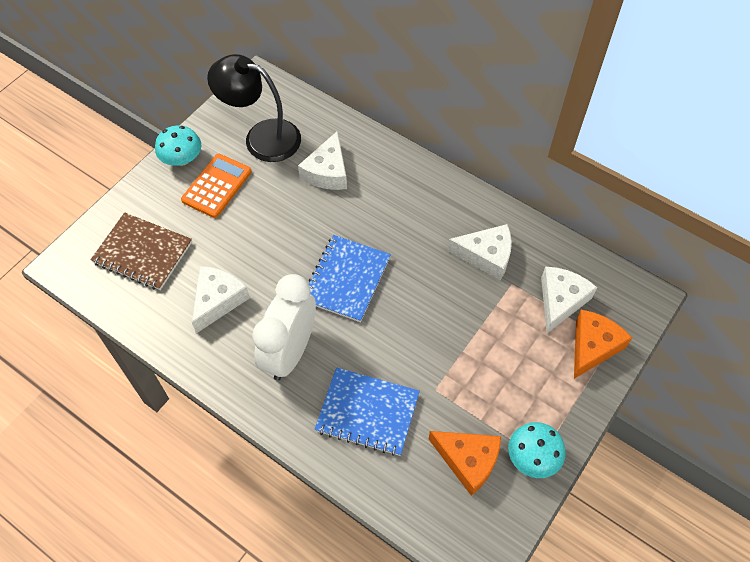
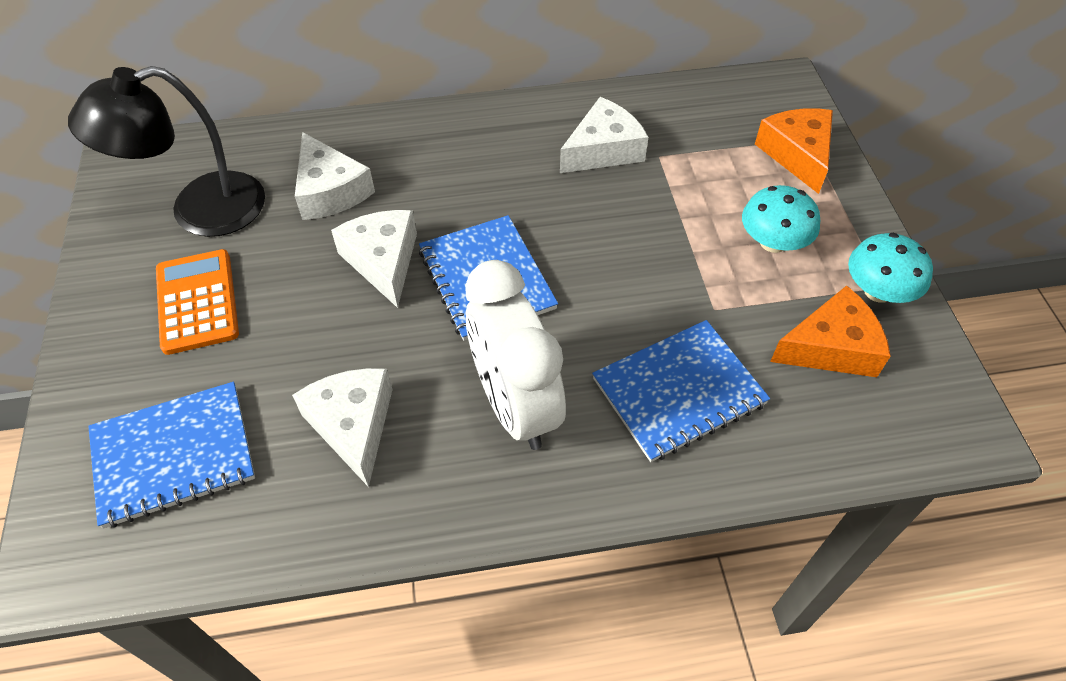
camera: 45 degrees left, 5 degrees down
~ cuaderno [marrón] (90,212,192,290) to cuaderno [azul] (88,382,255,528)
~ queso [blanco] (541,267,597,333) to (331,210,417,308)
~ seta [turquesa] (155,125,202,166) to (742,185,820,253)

++++++

Everything in the data must be printed verbatim except the pictures.

→ SOLUTION FOR THIS PROBLEM
camera: 45 degrees left, 5 degrees down
~ cuaderno [marrón] (90,212,192,290) to cuaderno [azul] (88,382,255,528)
~ queso [blanco] (541,267,597,333) to (331,210,417,308)
~ seta [turquesa] (155,125,202,166) to (742,185,820,253)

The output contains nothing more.